(TASK INPUTS Opens)
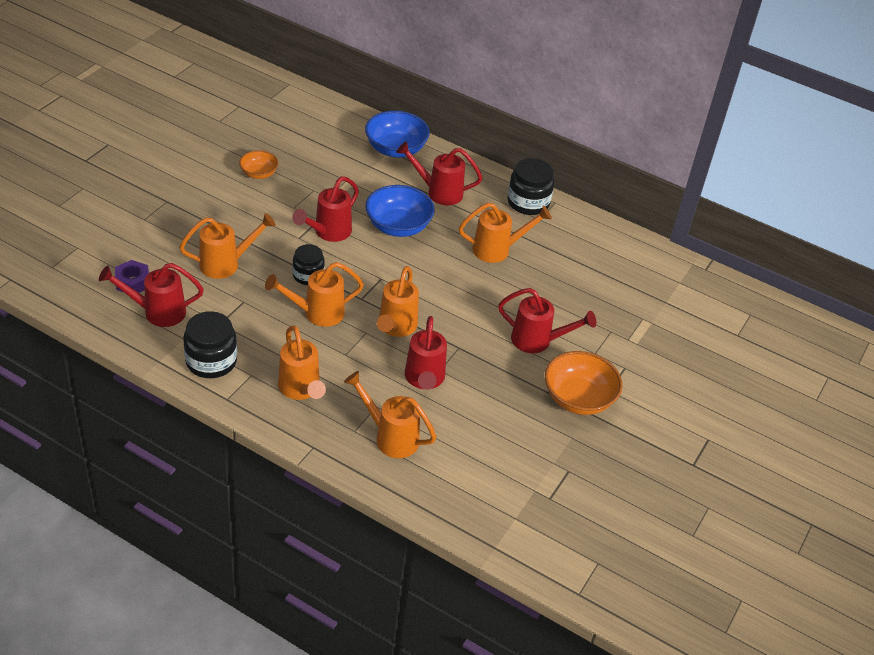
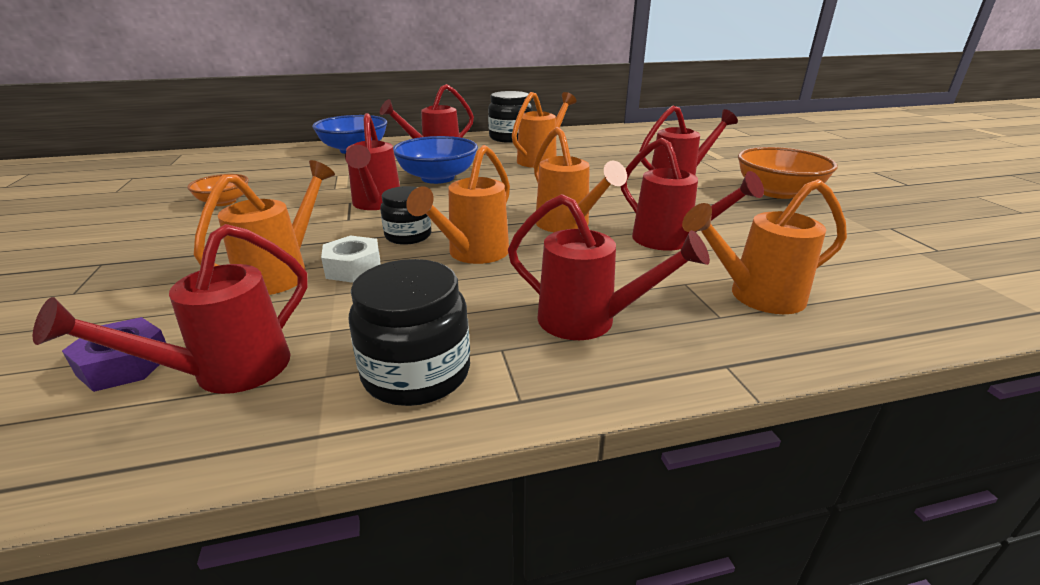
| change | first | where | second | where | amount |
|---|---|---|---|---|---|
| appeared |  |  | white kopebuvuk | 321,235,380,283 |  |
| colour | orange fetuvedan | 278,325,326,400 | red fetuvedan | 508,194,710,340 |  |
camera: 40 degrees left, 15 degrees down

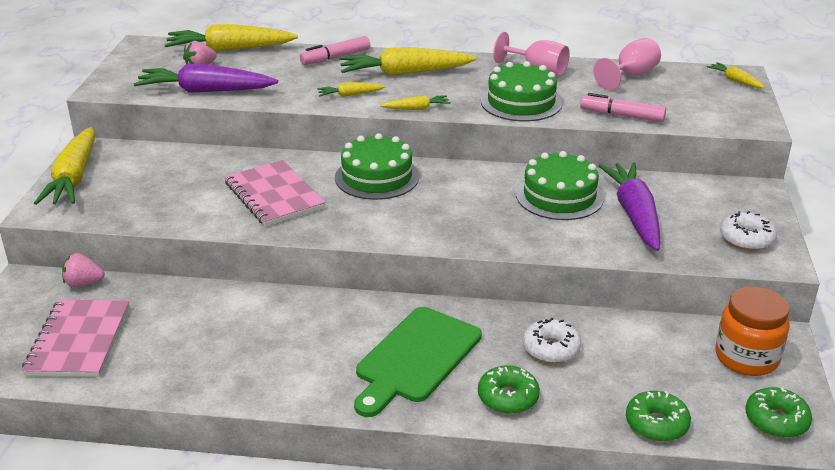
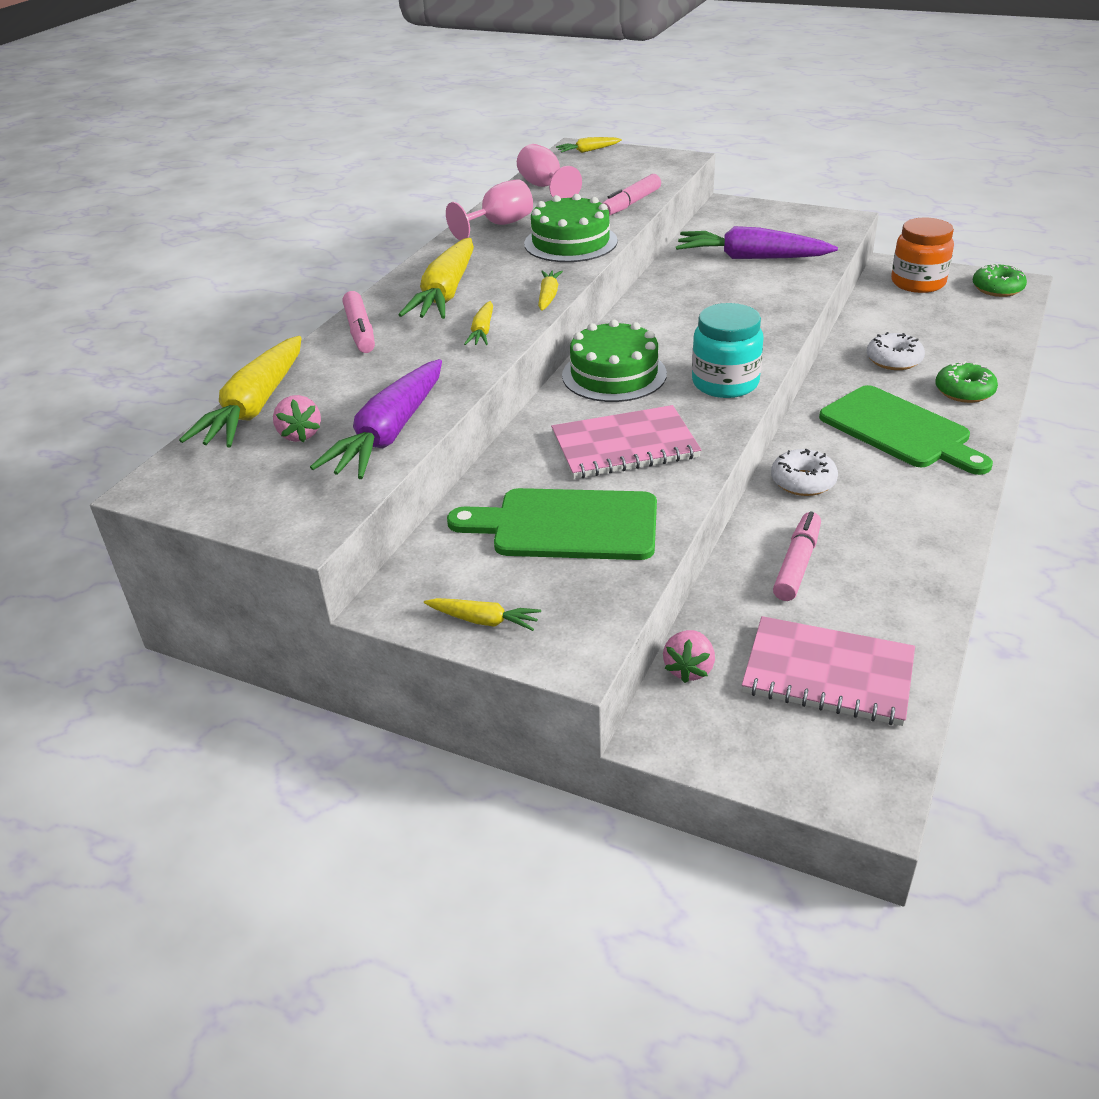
| change | first | where | second | where | amount |
|---|---|---|---|---|---|
| missing | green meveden | 516,151,604,220 |  |  |  |
| missing | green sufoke | 626,391,691,442 |  |  |  |
| appeared |  |  | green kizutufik | 447,488,657,560 |  |
| appeared |  |  | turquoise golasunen | 692,303,763,398 |  |
| appeared |  |  | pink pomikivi | 773,512,821,601 |  |
| relocated | white sufoke | 720,211,777,251 |  | 771,449,838,496 |  |
| size | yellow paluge | 34,127,95,205 |  | 424,598,541,631 | x0.48 |
camera: 70 degrees left, 5 degrees up

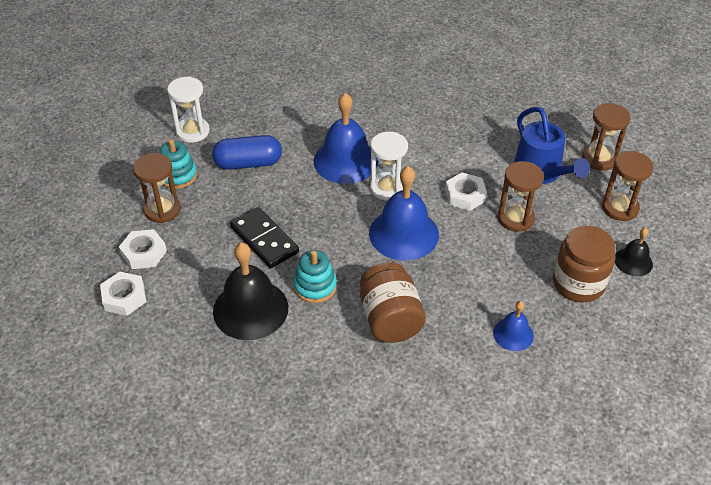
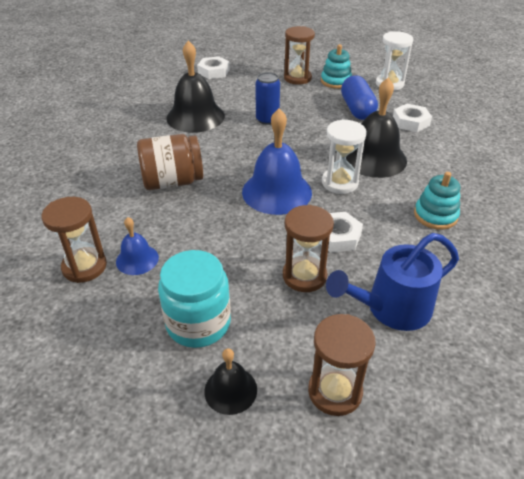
| change | first | where | second | where | amount |
|---|---|---|---|---|---|
| relocated | white kopebuvuk | 119,229,167,269 |  | 393,104,432,132 |  |
| relocated | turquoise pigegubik | 294,250,337,303 |  | 414,172,460,230 |  |
| relocated | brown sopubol | 583,103,630,171 |  | 42,197,107,283 |  |
| exchanged | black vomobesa | 230,207,299,268 | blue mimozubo | 255,72,280,125 |  |
| colour | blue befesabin | 314,93,378,184 | black befesabin | 346,78,407,178 |  |
| colour | brown golasunen | 553,226,615,302 | turquoise golasunen | 158,250,231,348 |  |
camera: 90 degrees right, 5 degrees down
(TASK INPUTS Closes)
Print exactly the lines above, between the one holding "kopebuvuk | 321,235,380,283" and the one holding "colour | orange", inclusive, and nothing besides.

| appeared |  |  | white kopebuvuk | 321,235,380,283 |  |
| colour | orange fetuvedan | 278,325,326,400 | red fetuvedan | 508,194,710,340 |  |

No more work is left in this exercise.